▸ BRIEF:
Starting at the line that contains "brown rocket [195,216,255,289]", set down each line exactly until the records end, keeping both ends and adding nothing.

▸ DATASET EXCERPTS:
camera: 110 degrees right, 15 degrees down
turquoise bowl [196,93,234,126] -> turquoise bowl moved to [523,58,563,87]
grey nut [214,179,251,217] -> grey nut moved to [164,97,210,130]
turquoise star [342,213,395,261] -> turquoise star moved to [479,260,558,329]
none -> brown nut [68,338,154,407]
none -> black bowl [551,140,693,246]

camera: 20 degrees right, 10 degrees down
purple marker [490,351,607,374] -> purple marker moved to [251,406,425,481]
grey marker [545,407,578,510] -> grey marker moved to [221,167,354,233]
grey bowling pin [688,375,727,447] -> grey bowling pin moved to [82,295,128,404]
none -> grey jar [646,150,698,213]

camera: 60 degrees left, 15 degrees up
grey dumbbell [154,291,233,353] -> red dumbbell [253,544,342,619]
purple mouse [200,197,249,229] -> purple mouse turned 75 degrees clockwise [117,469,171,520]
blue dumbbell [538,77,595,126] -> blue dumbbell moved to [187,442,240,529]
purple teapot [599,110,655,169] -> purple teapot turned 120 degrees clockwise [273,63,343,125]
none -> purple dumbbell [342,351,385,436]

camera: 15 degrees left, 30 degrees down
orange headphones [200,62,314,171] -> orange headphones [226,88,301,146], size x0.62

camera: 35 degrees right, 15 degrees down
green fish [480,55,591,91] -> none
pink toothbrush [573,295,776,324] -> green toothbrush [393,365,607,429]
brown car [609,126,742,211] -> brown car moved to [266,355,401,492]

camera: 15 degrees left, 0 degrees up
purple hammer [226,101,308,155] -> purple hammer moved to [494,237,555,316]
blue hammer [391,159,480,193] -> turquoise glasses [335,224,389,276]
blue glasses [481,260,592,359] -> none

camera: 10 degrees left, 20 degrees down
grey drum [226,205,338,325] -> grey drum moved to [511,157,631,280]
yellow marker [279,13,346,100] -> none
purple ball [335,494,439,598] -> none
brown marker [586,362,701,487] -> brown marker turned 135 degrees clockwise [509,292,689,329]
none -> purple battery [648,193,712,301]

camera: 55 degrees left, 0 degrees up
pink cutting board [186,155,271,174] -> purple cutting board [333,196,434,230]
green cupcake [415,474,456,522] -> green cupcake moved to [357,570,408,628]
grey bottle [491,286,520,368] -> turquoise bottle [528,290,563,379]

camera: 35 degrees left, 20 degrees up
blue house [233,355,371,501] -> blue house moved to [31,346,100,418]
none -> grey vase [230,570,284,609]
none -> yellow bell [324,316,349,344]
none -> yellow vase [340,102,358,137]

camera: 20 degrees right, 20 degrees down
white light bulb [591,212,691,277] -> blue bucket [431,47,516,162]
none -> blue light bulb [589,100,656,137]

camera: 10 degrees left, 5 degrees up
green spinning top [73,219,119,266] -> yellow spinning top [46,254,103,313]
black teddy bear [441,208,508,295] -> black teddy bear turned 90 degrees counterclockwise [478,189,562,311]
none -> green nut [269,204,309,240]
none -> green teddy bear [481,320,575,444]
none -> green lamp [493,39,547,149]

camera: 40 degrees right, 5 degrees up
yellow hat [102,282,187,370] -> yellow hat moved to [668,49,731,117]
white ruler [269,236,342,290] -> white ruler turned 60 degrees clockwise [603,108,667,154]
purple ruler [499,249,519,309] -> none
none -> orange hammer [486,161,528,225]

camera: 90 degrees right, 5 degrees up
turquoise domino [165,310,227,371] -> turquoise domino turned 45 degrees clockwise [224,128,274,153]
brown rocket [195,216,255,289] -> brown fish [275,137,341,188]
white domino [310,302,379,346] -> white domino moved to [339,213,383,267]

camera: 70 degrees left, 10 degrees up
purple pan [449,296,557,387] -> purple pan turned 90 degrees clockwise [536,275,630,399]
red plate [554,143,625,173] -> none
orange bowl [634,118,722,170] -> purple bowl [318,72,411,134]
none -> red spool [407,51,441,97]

▸ ANSWER SECTION:
brown rocket [195,216,255,289] -> brown fish [275,137,341,188]
white domino [310,302,379,346] -> white domino moved to [339,213,383,267]

camera: 70 degrees left, 10 degrees up
purple pan [449,296,557,387] -> purple pan turned 90 degrees clockwise [536,275,630,399]
red plate [554,143,625,173] -> none
orange bowl [634,118,722,170] -> purple bowl [318,72,411,134]
none -> red spool [407,51,441,97]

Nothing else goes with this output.